**Work instruction**: Beginning at the line that contains "tan brick D5 level", output each line exactly through the end of the records, and drop any pictures.

___ Information

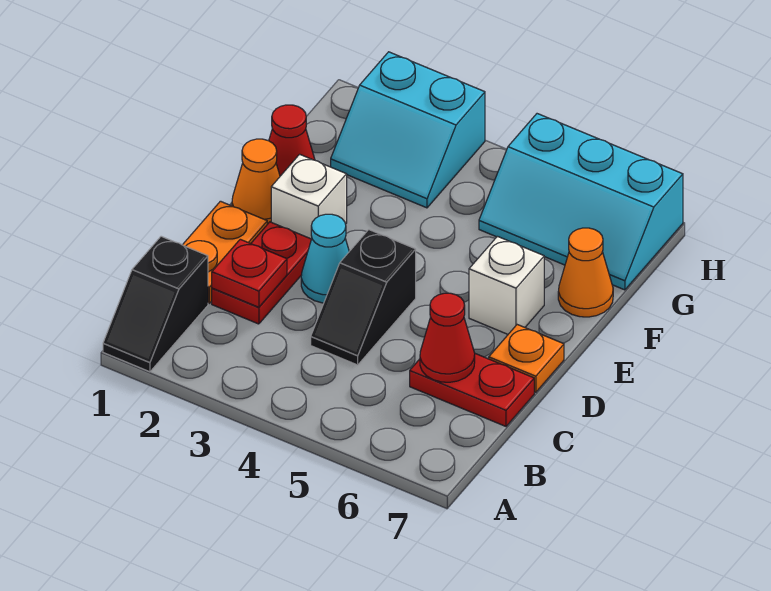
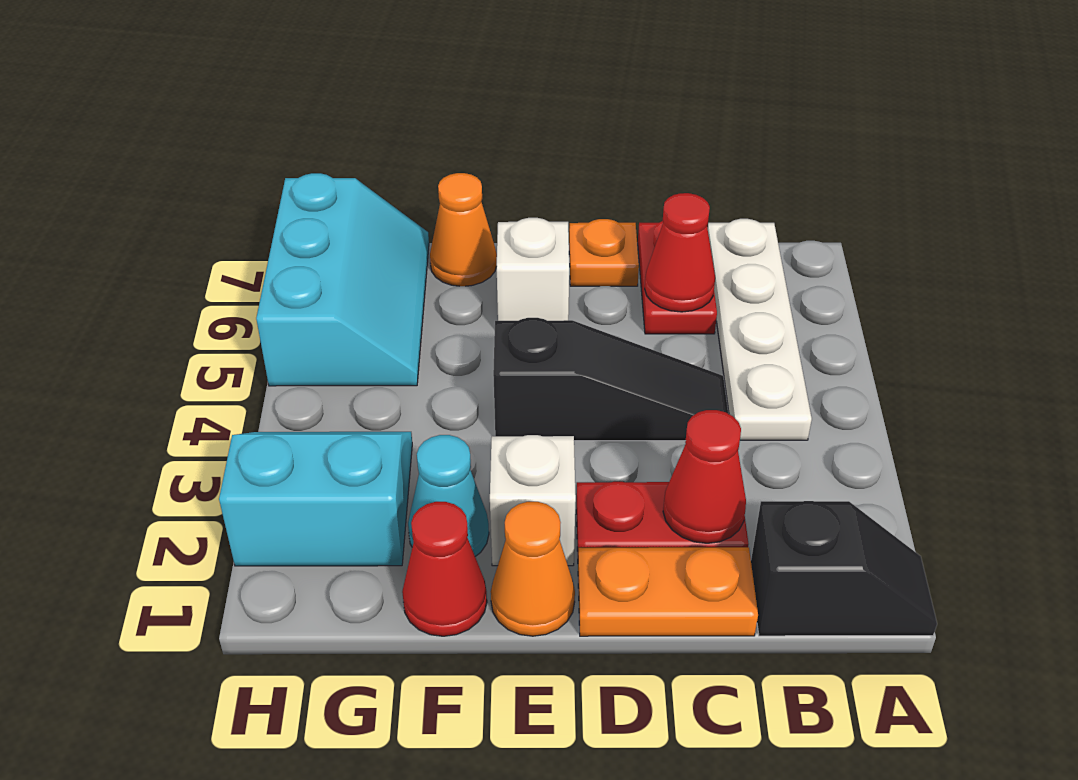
none -> white plate B4:B7 level 1
red plate C2 level 2 -> red cone C2 level 2
black slope C4:D4 level 1 top D -> black slope C4:E4 level 1 top E
cyan cone D3 level 1 -> cyan cone F2 level 1
cyan slope G2:H3 level 1 top H -> cyan slope G2:H3 level 1 top 2

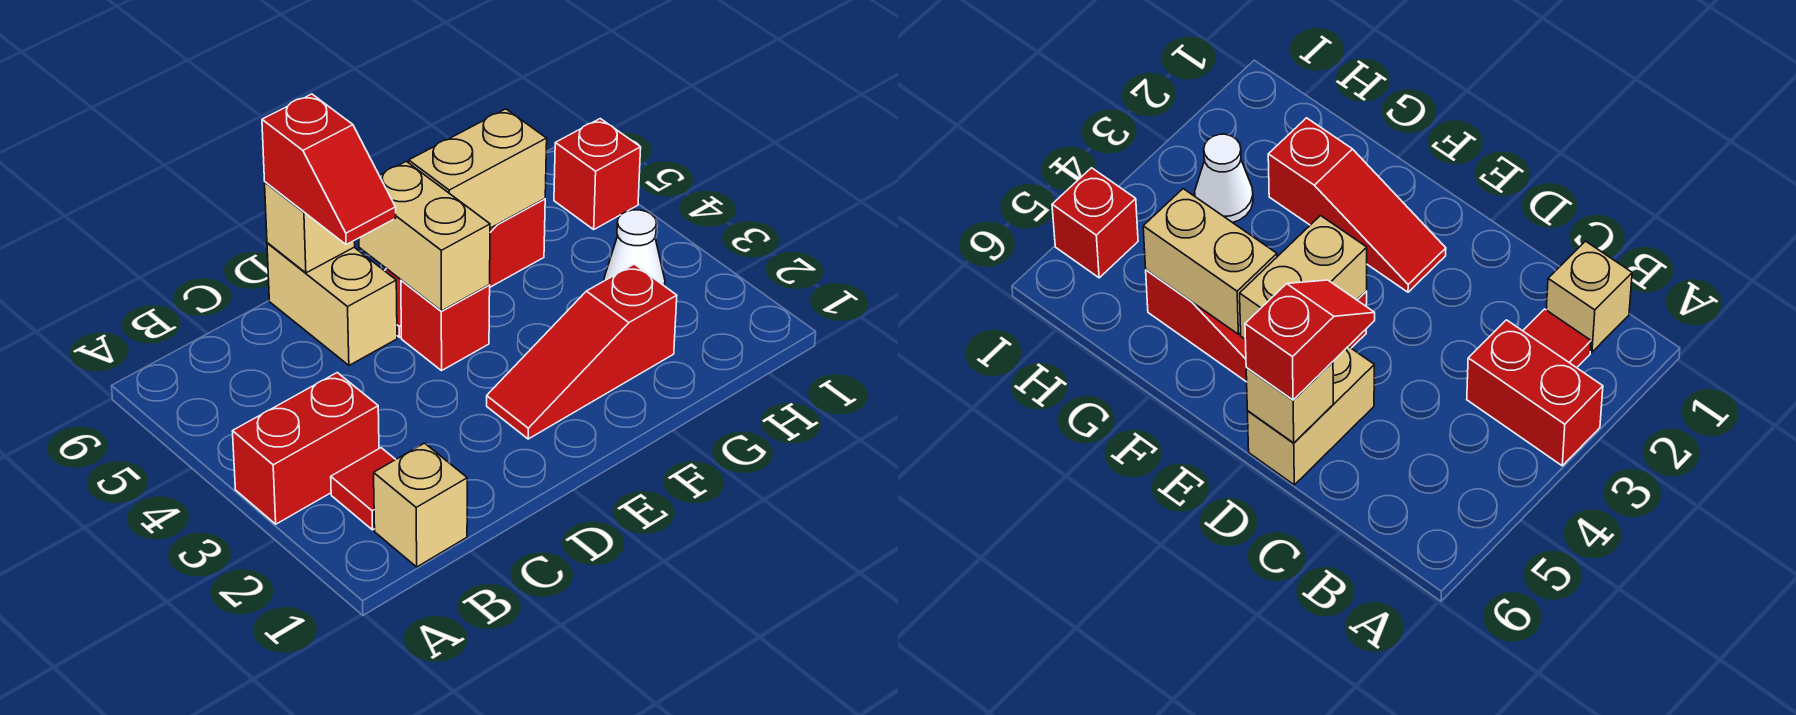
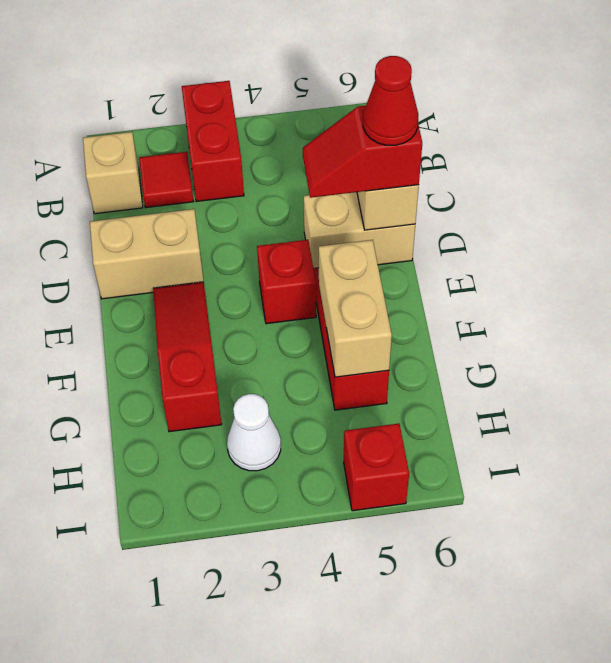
none -> red cone D6 level 4
tan brick E4:E5 level 2 -> tan brick D1:D2 level 1

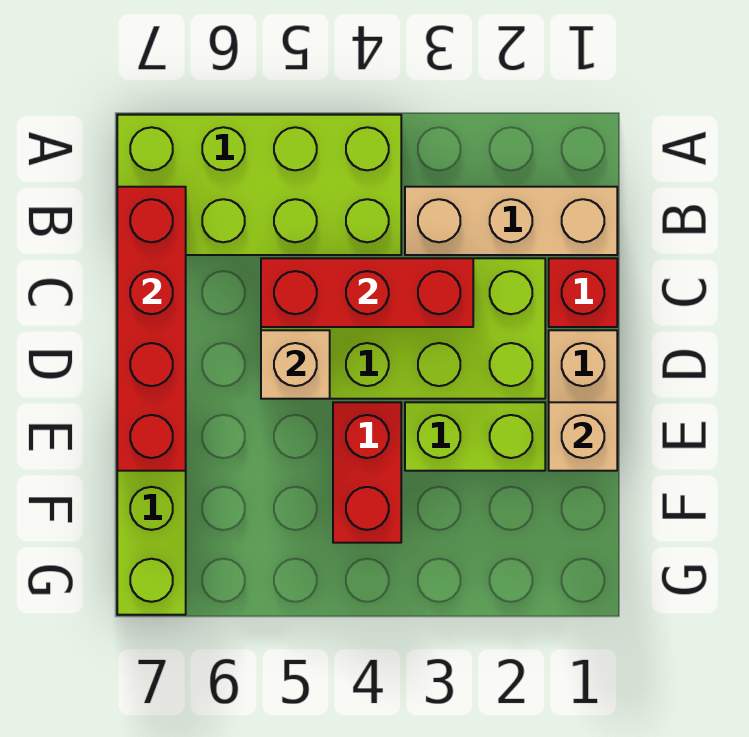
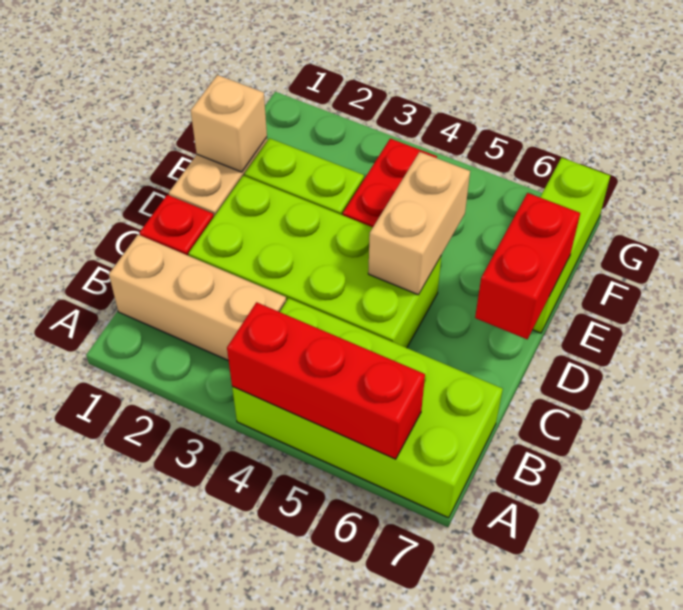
red brick B7:E7 level 2 -> red brick D7:E7 level 2
red brick C3:C5 level 2 -> red brick A4:A6 level 2
tan brick D5 level 2 -> tan brick D5:E5 level 2

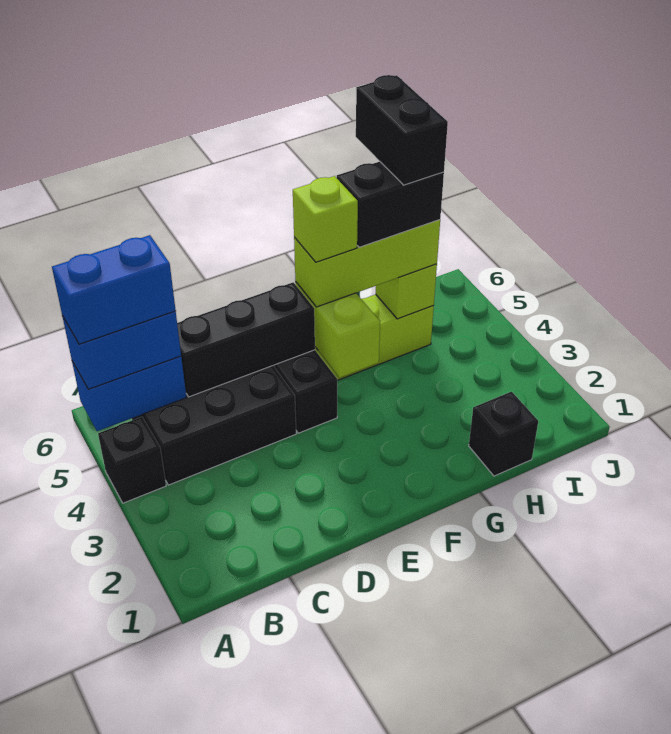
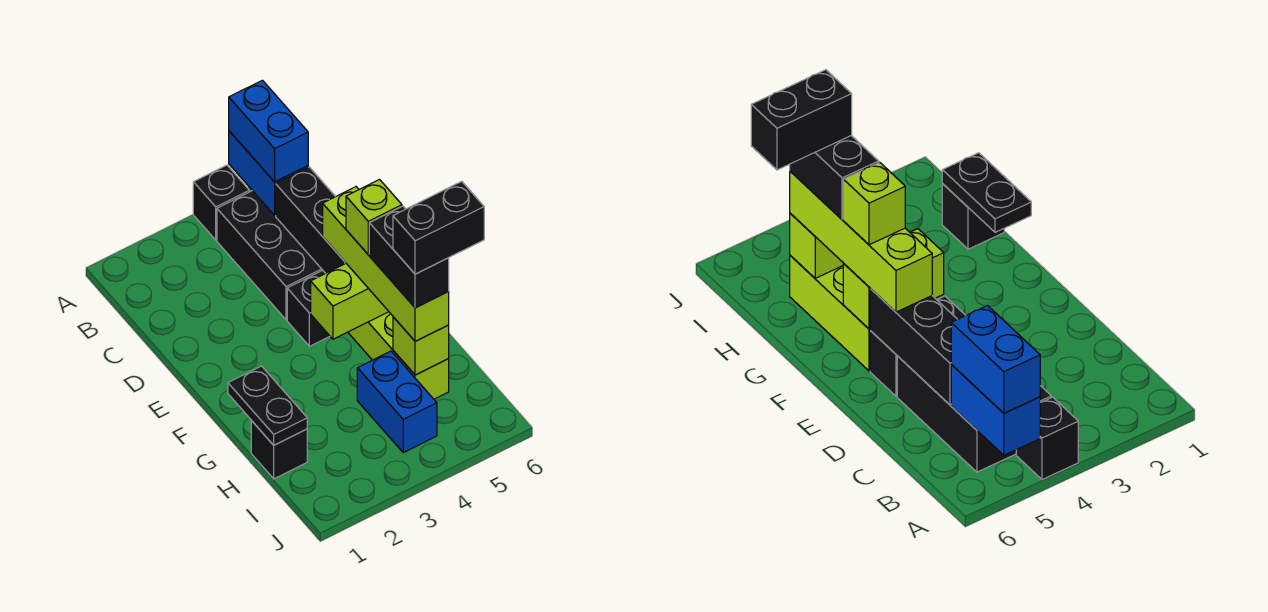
blue brick A5:B5 level 4 -> blue brick H4:I4 level 1
lime brick F5:H5 level 3 -> lime brick E5:H5 level 3
none -> black plate G1:H1 level 2

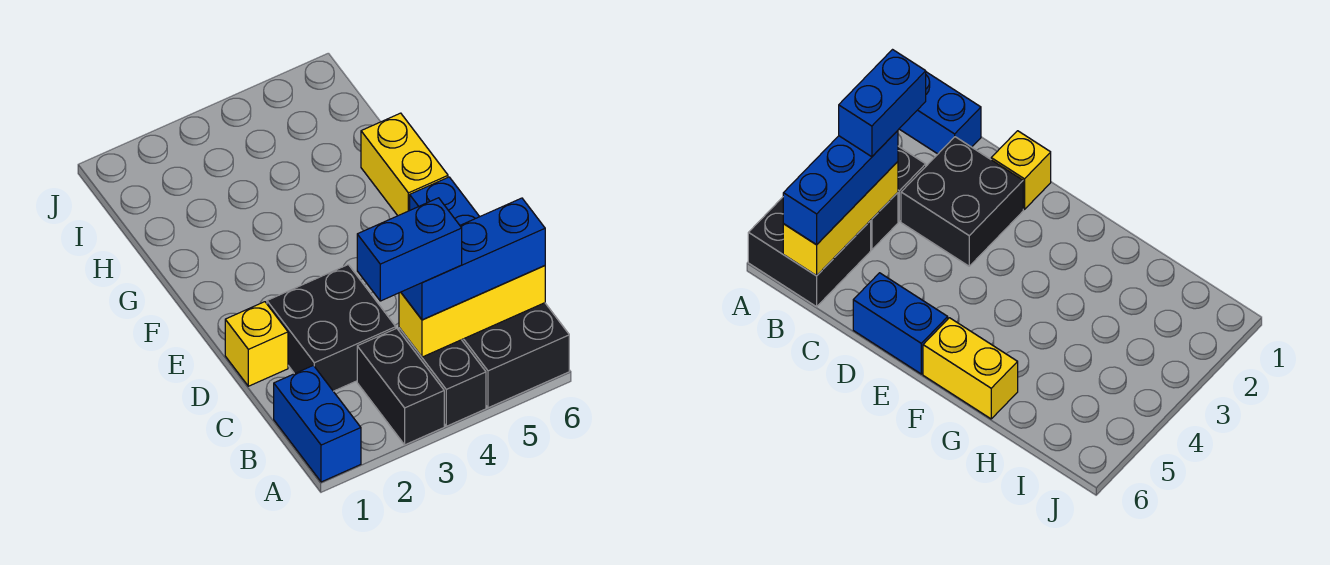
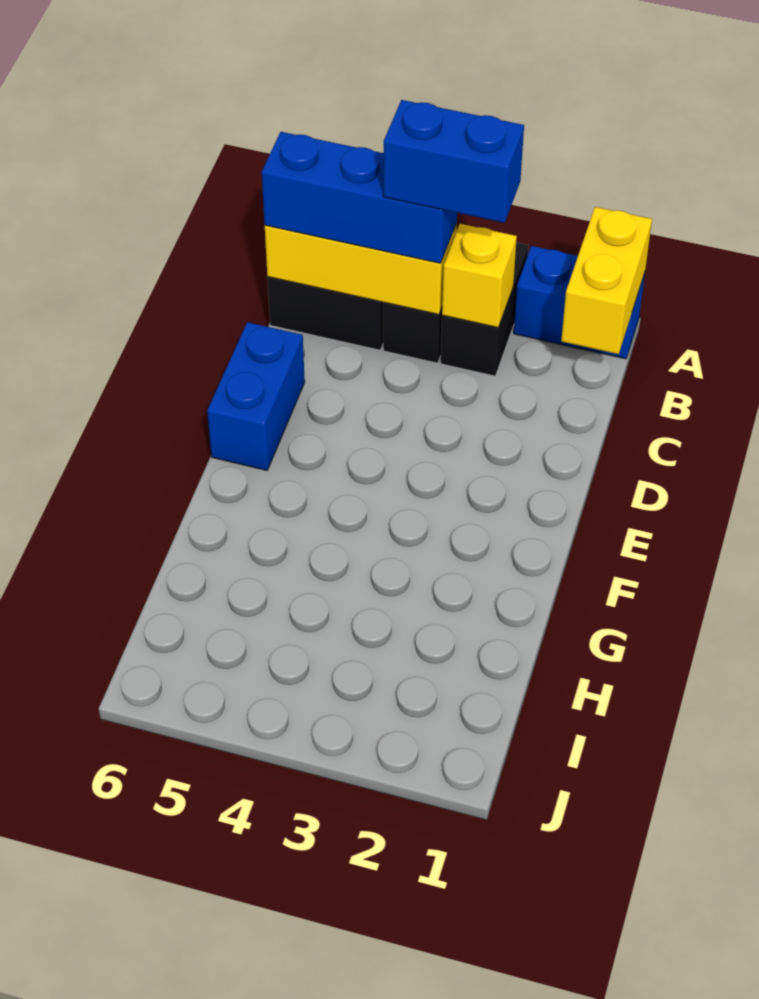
blue brick A1:B1 level 1 -> blue brick A1:A2 level 1
black brick C2:D3 level 1 -> none
yellow brick D1 level 1 -> yellow brick B3 level 2
yellow brick F6:G6 level 1 -> yellow brick A1:B1 level 2

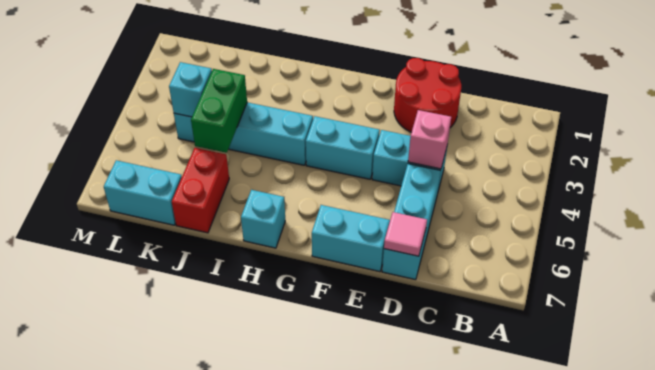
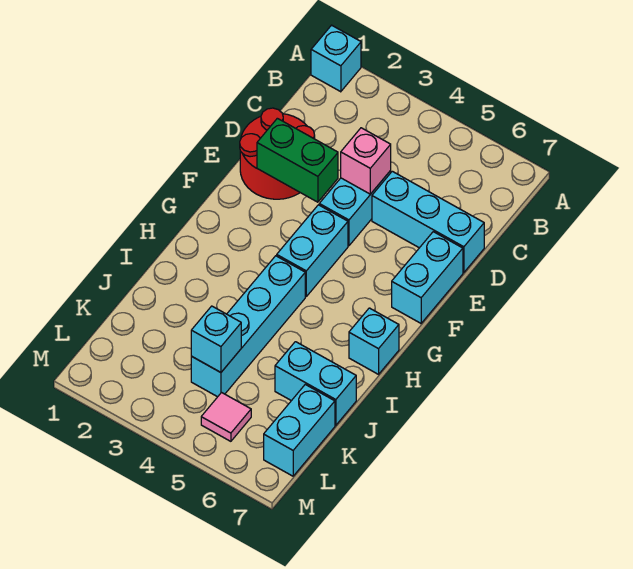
none -> cyan brick A1 level 1
pink tile D7 level 2 -> pink tile L5 level 1
green brick J4:J5 level 2 -> green brick E2:E3 level 2
red brick J6:J7 level 1 -> cyan brick J6:J7 level 1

______

**Answer for this exercise**:
tan brick D5 level 2 -> tan brick D5:E5 level 2

blue brick A5:B5 level 4 -> blue brick H4:I4 level 1
lime brick F5:H5 level 3 -> lime brick E5:H5 level 3
none -> black plate G1:H1 level 2

blue brick A1:B1 level 1 -> blue brick A1:A2 level 1
black brick C2:D3 level 1 -> none
yellow brick D1 level 1 -> yellow brick B3 level 2
yellow brick F6:G6 level 1 -> yellow brick A1:B1 level 2

none -> cyan brick A1 level 1
pink tile D7 level 2 -> pink tile L5 level 1
green brick J4:J5 level 2 -> green brick E2:E3 level 2
red brick J6:J7 level 1 -> cyan brick J6:J7 level 1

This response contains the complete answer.